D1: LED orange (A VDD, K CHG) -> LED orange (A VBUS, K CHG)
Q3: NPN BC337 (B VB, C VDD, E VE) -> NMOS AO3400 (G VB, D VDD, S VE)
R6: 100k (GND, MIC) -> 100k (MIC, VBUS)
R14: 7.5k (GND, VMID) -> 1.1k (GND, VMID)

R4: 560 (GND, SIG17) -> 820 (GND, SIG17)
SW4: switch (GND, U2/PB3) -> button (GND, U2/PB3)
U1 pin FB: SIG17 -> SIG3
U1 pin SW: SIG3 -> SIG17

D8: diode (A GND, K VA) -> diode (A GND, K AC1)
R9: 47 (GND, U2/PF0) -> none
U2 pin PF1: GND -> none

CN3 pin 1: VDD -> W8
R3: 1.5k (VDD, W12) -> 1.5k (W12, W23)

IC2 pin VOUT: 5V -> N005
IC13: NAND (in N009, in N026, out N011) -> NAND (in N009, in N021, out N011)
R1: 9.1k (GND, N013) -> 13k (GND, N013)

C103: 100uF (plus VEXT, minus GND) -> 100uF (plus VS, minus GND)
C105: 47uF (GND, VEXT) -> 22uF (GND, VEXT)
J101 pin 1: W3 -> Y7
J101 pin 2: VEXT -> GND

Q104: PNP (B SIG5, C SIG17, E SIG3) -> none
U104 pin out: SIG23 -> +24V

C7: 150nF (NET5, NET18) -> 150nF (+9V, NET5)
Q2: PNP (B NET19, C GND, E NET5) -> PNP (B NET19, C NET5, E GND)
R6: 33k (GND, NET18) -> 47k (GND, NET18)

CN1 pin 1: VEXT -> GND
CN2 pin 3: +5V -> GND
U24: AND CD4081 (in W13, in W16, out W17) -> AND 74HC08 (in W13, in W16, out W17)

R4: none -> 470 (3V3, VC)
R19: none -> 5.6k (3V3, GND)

┄┄┄┄┄┄┄┄┄┄

The full listing, retyped exactly, is the expected answer.

● **Solution**
D1: LED orange (A VDD, K CHG) -> LED orange (A VBUS, K CHG)
Q3: NPN BC337 (B VB, C VDD, E VE) -> NMOS AO3400 (G VB, D VDD, S VE)
R6: 100k (GND, MIC) -> 100k (MIC, VBUS)
R14: 7.5k (GND, VMID) -> 1.1k (GND, VMID)

R4: 560 (GND, SIG17) -> 820 (GND, SIG17)
SW4: switch (GND, U2/PB3) -> button (GND, U2/PB3)
U1 pin FB: SIG17 -> SIG3
U1 pin SW: SIG3 -> SIG17

D8: diode (A GND, K VA) -> diode (A GND, K AC1)
R9: 47 (GND, U2/PF0) -> none
U2 pin PF1: GND -> none

CN3 pin 1: VDD -> W8
R3: 1.5k (VDD, W12) -> 1.5k (W12, W23)

IC2 pin VOUT: 5V -> N005
IC13: NAND (in N009, in N026, out N011) -> NAND (in N009, in N021, out N011)
R1: 9.1k (GND, N013) -> 13k (GND, N013)

C103: 100uF (plus VEXT, minus GND) -> 100uF (plus VS, minus GND)
C105: 47uF (GND, VEXT) -> 22uF (GND, VEXT)
J101 pin 1: W3 -> Y7
J101 pin 2: VEXT -> GND

Q104: PNP (B SIG5, C SIG17, E SIG3) -> none
U104 pin out: SIG23 -> +24V

C7: 150nF (NET5, NET18) -> 150nF (+9V, NET5)
Q2: PNP (B NET19, C GND, E NET5) -> PNP (B NET19, C NET5, E GND)
R6: 33k (GND, NET18) -> 47k (GND, NET18)

CN1 pin 1: VEXT -> GND
CN2 pin 3: +5V -> GND
U24: AND CD4081 (in W13, in W16, out W17) -> AND 74HC08 (in W13, in W16, out W17)

R4: none -> 470 (3V3, VC)
R19: none -> 5.6k (3V3, GND)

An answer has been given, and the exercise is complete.